Identify each line below that contains the string "kern", treating uppercase and lowercase as distinct, and copy every such line.

Stored data entries:
______________________________

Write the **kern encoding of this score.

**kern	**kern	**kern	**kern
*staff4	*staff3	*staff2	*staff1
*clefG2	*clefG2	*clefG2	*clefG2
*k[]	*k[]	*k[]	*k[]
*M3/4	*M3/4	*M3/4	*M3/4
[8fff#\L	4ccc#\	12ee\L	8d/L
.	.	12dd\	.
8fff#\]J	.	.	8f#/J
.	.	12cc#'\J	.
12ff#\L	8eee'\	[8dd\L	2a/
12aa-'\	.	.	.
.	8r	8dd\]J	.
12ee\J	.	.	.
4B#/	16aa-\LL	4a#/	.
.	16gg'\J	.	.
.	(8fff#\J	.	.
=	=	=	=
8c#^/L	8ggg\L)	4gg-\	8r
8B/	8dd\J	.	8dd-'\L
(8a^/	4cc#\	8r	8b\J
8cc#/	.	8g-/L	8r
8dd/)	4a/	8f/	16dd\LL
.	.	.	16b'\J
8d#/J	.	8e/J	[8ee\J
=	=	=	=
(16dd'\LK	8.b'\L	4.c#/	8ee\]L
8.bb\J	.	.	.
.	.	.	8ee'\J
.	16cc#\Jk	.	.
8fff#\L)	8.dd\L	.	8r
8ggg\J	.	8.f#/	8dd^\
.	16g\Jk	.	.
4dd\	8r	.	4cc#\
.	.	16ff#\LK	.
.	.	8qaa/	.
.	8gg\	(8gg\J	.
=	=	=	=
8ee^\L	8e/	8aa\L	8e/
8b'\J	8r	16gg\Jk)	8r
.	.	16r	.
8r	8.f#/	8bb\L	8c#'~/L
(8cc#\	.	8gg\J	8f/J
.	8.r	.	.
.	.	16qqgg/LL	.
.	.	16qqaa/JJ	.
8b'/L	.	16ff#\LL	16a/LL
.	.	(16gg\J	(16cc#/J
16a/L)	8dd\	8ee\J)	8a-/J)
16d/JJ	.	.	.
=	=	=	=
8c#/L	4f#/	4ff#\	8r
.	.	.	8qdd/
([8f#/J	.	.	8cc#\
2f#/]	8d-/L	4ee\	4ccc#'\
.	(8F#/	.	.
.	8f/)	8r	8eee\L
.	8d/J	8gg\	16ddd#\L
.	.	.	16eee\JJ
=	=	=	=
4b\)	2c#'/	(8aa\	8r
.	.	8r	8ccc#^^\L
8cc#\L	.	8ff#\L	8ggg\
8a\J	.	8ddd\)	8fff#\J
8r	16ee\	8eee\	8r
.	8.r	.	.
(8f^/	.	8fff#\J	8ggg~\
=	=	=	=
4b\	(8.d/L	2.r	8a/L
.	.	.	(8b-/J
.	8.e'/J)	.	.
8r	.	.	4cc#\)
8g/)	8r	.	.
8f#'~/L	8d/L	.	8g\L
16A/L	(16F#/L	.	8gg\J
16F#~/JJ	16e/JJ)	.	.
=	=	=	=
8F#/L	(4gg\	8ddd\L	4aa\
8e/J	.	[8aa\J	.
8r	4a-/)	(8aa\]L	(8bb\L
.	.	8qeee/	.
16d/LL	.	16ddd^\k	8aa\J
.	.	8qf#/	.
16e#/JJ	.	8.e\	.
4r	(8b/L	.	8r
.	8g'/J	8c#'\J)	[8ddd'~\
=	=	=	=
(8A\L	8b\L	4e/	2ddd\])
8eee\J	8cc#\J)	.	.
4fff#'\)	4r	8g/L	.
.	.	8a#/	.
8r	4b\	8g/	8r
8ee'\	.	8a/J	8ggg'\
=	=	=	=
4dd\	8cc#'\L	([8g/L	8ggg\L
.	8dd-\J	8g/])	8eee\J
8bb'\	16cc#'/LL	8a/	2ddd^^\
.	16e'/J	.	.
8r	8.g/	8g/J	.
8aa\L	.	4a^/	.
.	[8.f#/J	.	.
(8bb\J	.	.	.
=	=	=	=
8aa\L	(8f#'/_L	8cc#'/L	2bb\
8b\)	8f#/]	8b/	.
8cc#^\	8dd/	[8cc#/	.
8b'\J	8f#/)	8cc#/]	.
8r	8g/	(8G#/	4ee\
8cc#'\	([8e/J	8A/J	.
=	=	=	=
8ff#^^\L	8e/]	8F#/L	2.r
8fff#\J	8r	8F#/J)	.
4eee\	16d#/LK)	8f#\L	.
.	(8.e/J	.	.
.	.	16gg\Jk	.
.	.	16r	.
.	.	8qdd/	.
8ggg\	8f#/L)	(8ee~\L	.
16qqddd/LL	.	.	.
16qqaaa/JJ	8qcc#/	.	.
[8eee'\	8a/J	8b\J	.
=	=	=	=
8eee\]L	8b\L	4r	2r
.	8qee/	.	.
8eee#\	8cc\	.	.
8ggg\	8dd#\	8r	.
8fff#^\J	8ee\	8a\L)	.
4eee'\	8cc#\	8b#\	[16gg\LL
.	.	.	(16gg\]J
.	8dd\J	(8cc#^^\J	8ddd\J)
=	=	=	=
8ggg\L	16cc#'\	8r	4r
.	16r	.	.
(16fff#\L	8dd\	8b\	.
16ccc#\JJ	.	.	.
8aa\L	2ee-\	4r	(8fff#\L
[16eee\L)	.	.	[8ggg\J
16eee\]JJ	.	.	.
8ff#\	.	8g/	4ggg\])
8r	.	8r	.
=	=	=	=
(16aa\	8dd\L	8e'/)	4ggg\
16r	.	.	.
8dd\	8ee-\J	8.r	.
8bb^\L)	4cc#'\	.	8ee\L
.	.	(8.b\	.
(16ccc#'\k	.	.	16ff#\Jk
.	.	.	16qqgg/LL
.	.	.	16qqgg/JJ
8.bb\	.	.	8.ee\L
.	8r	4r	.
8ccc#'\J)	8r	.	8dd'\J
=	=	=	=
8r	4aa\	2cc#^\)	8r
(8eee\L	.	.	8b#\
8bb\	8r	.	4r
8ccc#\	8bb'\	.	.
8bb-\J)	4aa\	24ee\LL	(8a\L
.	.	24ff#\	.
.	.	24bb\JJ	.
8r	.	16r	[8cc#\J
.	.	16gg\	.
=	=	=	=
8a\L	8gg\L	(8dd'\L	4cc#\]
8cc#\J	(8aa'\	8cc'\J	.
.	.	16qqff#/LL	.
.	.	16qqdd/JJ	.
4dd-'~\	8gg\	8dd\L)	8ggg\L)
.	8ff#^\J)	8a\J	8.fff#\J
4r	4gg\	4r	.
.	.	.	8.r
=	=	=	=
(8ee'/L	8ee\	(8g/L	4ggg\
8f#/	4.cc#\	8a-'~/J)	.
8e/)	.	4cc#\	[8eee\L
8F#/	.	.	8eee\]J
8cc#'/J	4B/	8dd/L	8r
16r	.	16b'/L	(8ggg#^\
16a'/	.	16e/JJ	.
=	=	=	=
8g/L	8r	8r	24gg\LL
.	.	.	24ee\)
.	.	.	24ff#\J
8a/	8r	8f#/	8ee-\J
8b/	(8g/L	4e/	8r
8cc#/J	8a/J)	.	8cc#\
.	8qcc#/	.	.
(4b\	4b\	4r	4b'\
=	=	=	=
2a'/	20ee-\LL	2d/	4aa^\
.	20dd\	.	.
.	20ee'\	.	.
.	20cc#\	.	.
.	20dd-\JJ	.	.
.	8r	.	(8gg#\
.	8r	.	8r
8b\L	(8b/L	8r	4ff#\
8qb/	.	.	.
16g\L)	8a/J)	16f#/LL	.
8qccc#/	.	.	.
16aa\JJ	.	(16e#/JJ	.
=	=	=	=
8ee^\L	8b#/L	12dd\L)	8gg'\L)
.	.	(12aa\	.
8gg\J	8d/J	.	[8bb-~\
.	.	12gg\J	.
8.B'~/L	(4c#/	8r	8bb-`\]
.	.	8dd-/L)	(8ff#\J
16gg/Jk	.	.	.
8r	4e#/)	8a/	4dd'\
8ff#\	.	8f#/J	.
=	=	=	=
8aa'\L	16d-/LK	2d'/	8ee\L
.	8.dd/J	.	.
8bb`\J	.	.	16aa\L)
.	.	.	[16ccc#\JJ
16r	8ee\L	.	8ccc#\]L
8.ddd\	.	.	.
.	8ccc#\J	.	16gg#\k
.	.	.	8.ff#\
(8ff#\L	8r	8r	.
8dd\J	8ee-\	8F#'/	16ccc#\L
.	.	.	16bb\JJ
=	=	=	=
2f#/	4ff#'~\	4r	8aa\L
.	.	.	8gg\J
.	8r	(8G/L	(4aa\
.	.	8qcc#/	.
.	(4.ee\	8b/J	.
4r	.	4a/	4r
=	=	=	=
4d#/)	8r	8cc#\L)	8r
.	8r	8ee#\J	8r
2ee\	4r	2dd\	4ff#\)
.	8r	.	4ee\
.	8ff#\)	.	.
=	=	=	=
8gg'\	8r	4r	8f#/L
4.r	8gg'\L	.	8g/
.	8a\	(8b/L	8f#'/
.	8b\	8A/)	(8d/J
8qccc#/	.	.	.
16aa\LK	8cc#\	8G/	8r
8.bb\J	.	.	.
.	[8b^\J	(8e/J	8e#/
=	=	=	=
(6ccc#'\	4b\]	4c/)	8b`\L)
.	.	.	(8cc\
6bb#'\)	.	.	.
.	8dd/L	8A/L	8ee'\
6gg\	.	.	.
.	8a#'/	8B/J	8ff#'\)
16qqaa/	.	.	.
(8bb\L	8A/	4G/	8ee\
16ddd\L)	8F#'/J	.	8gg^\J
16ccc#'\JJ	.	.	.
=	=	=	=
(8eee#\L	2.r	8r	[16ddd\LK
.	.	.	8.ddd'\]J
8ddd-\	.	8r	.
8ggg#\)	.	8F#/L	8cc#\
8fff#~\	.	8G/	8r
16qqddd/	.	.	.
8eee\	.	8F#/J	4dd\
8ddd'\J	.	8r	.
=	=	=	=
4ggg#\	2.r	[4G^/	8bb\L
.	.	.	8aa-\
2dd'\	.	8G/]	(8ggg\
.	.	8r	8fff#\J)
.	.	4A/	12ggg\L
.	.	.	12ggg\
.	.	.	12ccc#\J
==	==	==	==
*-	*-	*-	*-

______________________________

* TASK OUTPUT *
Write the **kern encoding of this score.
**kern	**kern	**kern	**kern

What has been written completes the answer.